The entries shown below are to be printed in full, unaltered.

Task material ▸
=== Section Start ===

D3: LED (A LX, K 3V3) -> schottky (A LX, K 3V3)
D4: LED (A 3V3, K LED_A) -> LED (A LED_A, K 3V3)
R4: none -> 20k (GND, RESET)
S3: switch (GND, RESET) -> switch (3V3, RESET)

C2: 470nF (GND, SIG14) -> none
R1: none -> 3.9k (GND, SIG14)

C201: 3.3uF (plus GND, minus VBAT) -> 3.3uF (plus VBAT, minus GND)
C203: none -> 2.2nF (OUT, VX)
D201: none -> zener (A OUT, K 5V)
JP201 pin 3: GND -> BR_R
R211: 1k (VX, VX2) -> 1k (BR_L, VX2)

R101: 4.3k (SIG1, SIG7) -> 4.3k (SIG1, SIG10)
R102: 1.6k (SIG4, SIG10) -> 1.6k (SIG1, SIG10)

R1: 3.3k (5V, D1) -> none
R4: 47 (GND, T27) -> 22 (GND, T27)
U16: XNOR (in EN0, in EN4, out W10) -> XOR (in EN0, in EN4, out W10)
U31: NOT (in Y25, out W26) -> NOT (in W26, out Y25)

=== Section End ===

Solution below ▸
D3: LED (A LX, K 3V3) -> schottky (A LX, K 3V3)
D4: LED (A 3V3, K LED_A) -> LED (A LED_A, K 3V3)
R4: none -> 20k (GND, RESET)
S3: switch (GND, RESET) -> switch (3V3, RESET)

C2: 470nF (GND, SIG14) -> none
R1: none -> 3.9k (GND, SIG14)

C201: 3.3uF (plus GND, minus VBAT) -> 3.3uF (plus VBAT, minus GND)
C203: none -> 2.2nF (OUT, VX)
D201: none -> zener (A OUT, K 5V)
JP201 pin 3: GND -> BR_R
R211: 1k (VX, VX2) -> 1k (BR_L, VX2)

R101: 4.3k (SIG1, SIG7) -> 4.3k (SIG1, SIG10)
R102: 1.6k (SIG4, SIG10) -> 1.6k (SIG1, SIG10)

R1: 3.3k (5V, D1) -> none
R4: 47 (GND, T27) -> 22 (GND, T27)
U16: XNOR (in EN0, in EN4, out W10) -> XOR (in EN0, in EN4, out W10)
U31: NOT (in Y25, out W26) -> NOT (in W26, out Y25)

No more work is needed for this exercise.